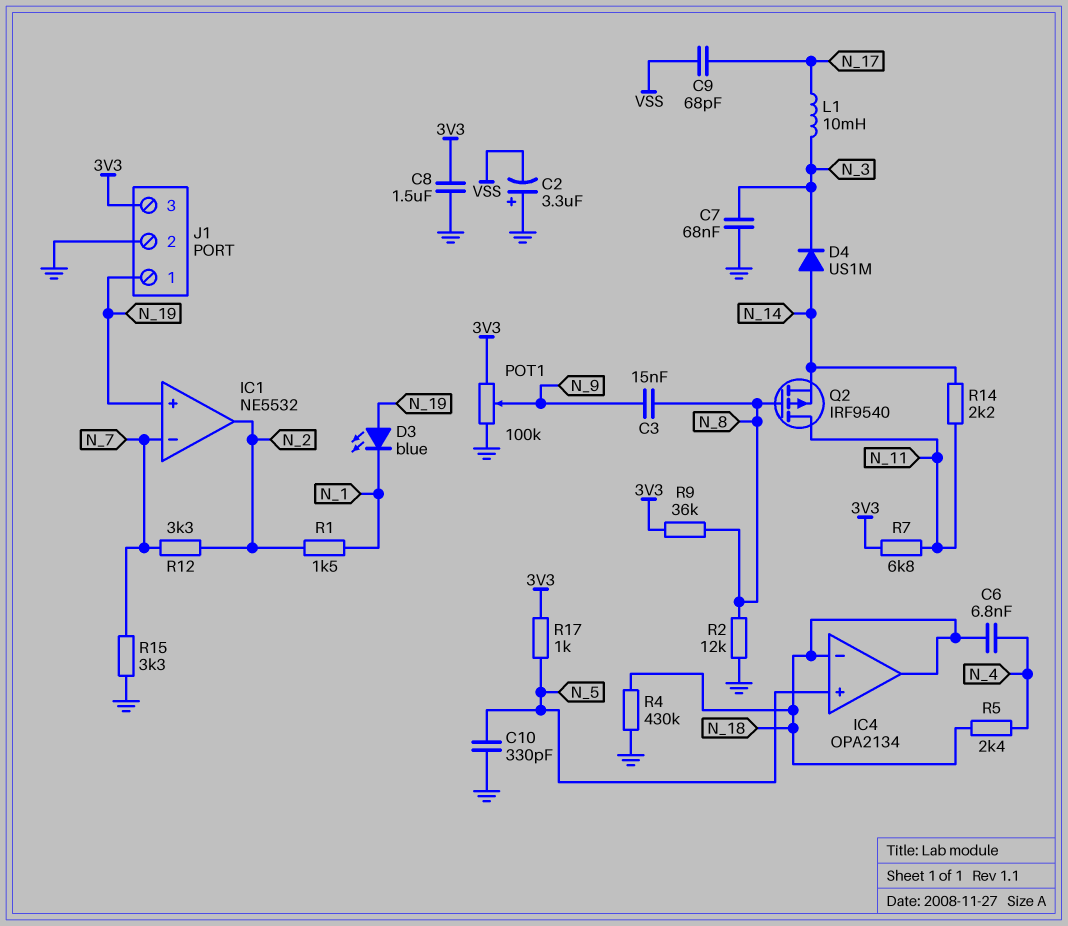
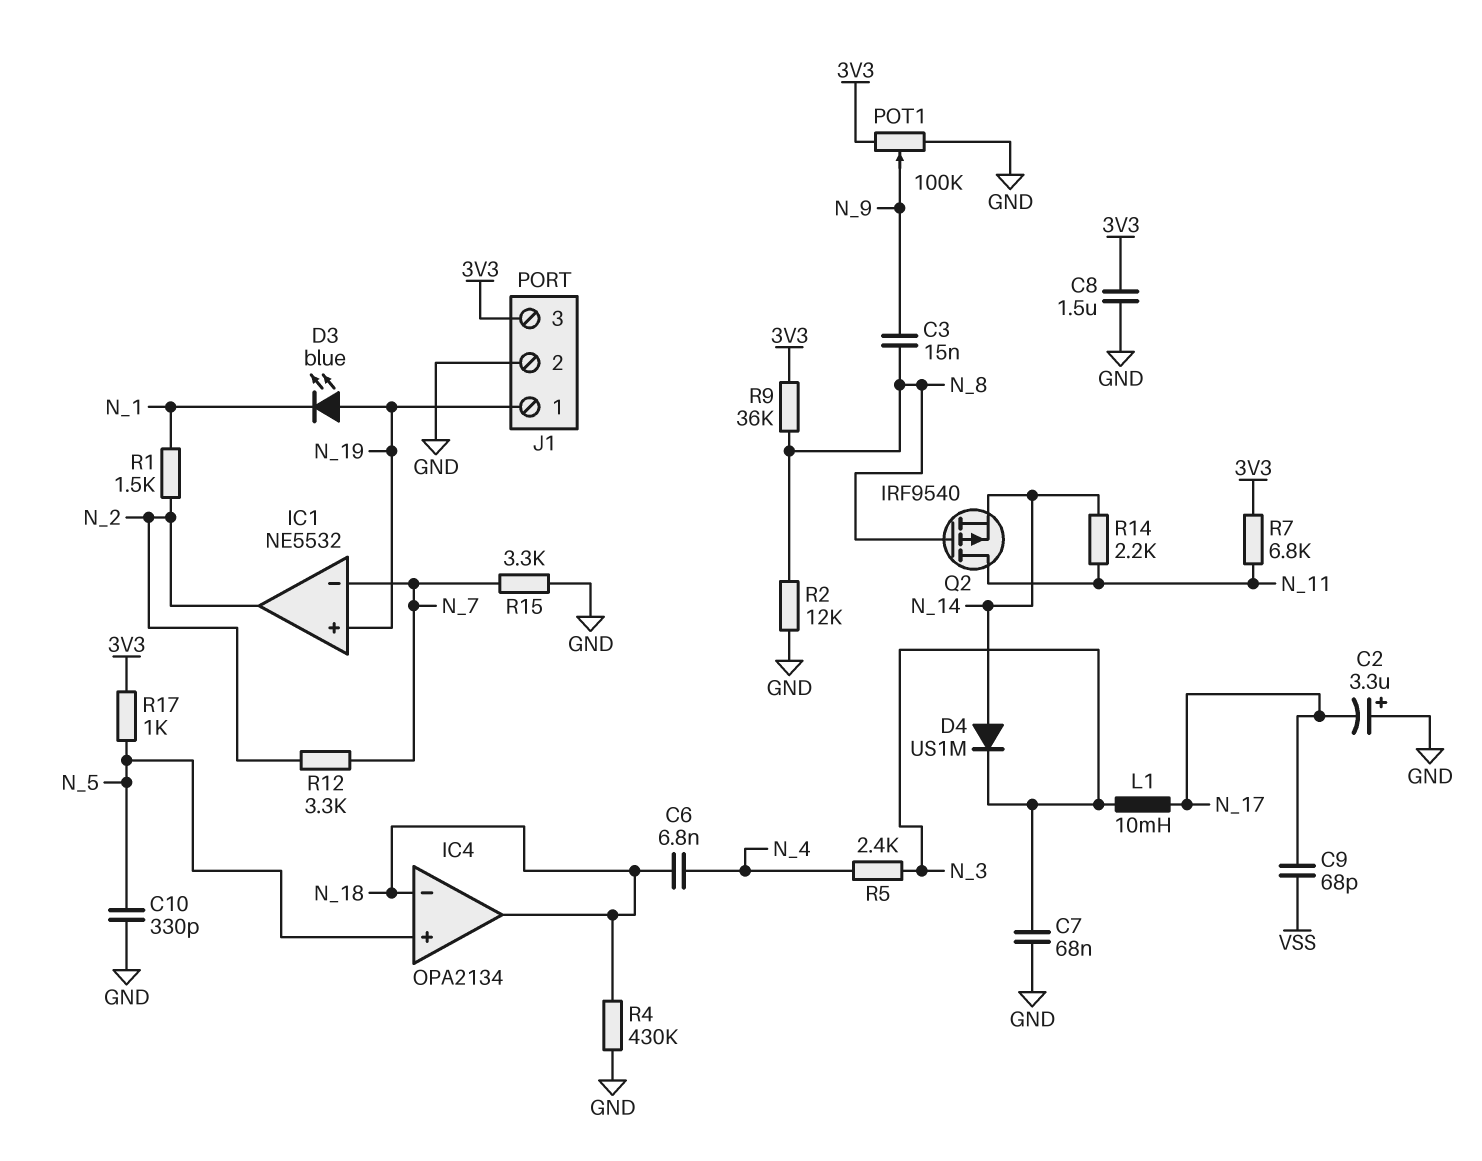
C2: 3.3uF (plus GND, minus VSS) -> 3.3uF (plus GND, minus N_17)
R5: 2.4k (N_4, N_18) -> 2.4k (N_3, N_4)

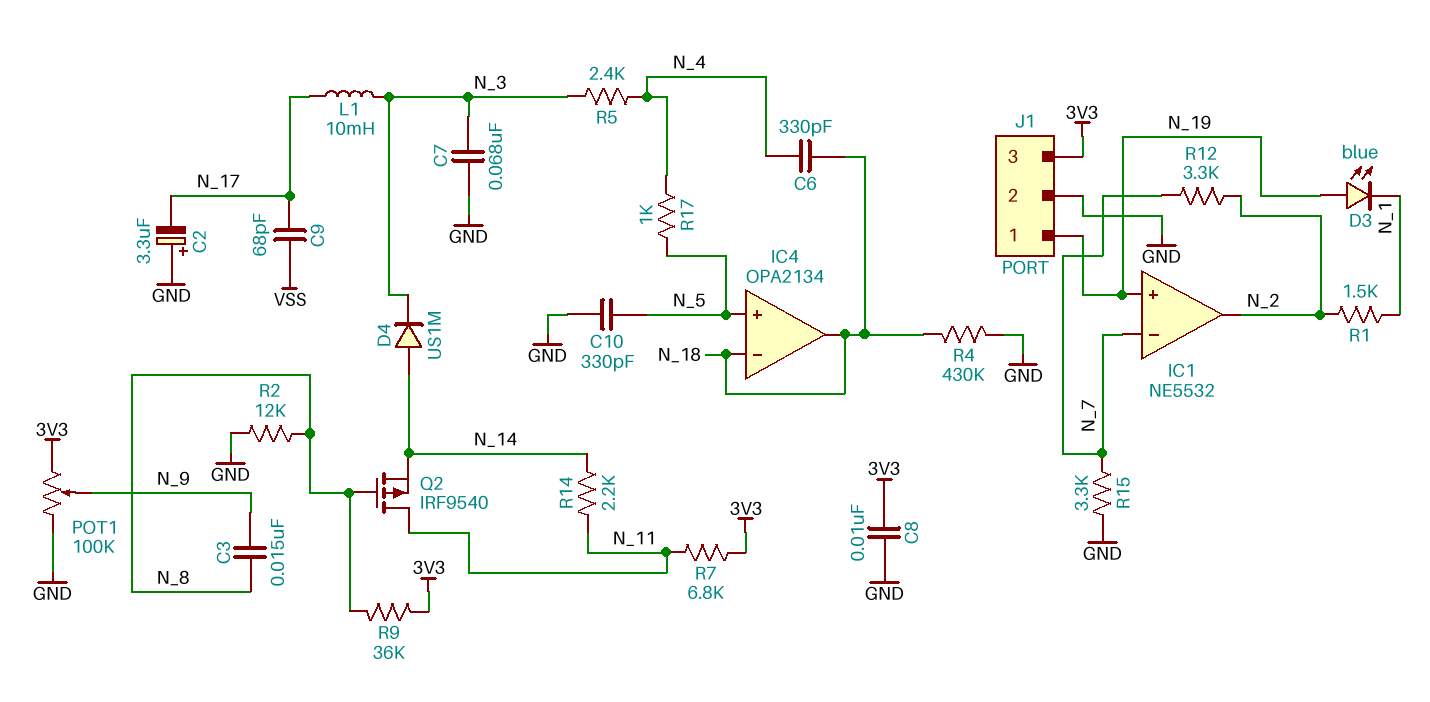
C6: 6.8nF (N_4, N_18) -> 330pF (N_4, N_18)
C8: 1.5uF (3V3, GND) -> 10nF (3V3, GND)
R17: 1k (3V3, N_5) -> 1k (N_4, N_5)

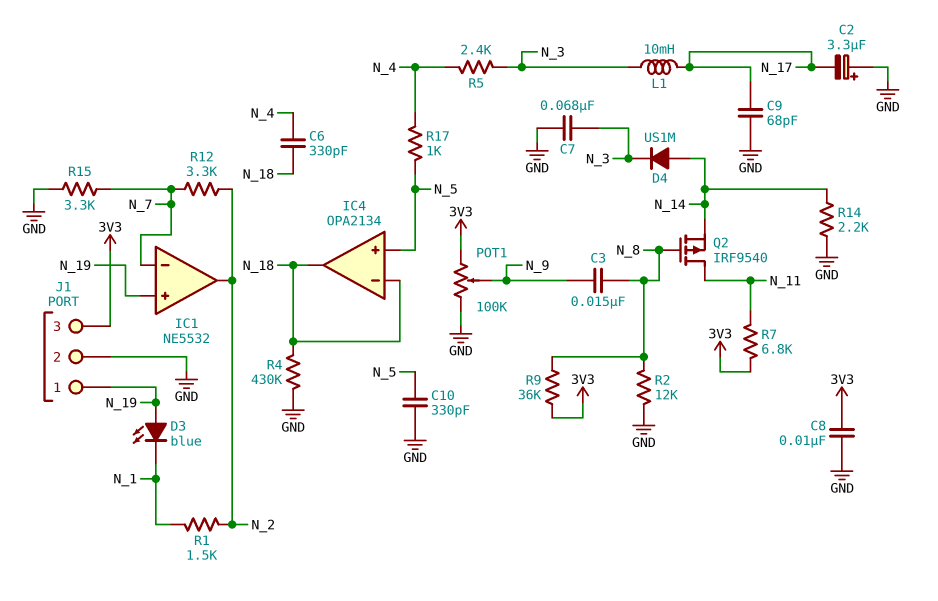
C9: 68pF (N_17, VSS) -> 68pF (GND, N_17)
R14: 2.2k (N_11, N_14) -> 2.2k (GND, N_14)

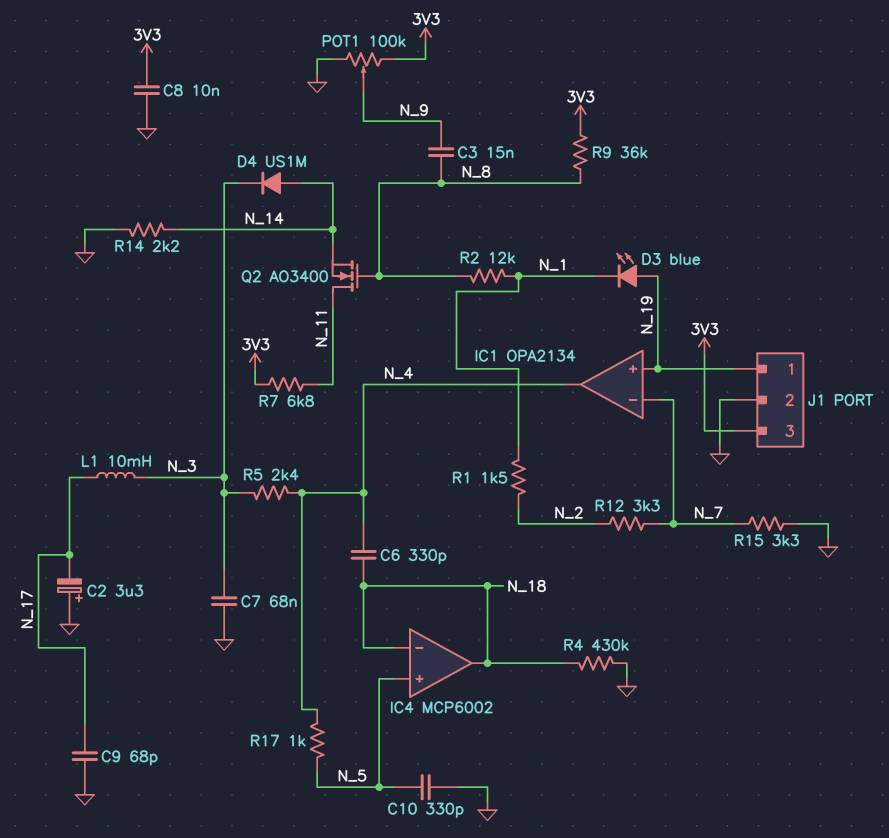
IC1: NE5532 -> OPA2134
IC1 pin out: N_2 -> N_4
IC4: OPA2134 -> MCP6002
Q2: PMOS IRF9540 (G N_8, D N_11, S N_14) -> NMOS AO3400 (G N_8, D N_11, S N_14)
R2: 12k (GND, N_8) -> 12k (N_1, N_8)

────────────────

Assignment -
Return exactly the stretch above whose first line contains "R5: 2.4k (N_4, N_18) -> 2.4k (N_3, N_4)" and whose last line contains "IC1 pin out: N_2 -> N_4", and nothing outside it. The pictures should not appear.

Your response -
R5: 2.4k (N_4, N_18) -> 2.4k (N_3, N_4)

C6: 6.8nF (N_4, N_18) -> 330pF (N_4, N_18)
C8: 1.5uF (3V3, GND) -> 10nF (3V3, GND)
R17: 1k (3V3, N_5) -> 1k (N_4, N_5)

C9: 68pF (N_17, VSS) -> 68pF (GND, N_17)
R14: 2.2k (N_11, N_14) -> 2.2k (GND, N_14)

IC1: NE5532 -> OPA2134
IC1 pin out: N_2 -> N_4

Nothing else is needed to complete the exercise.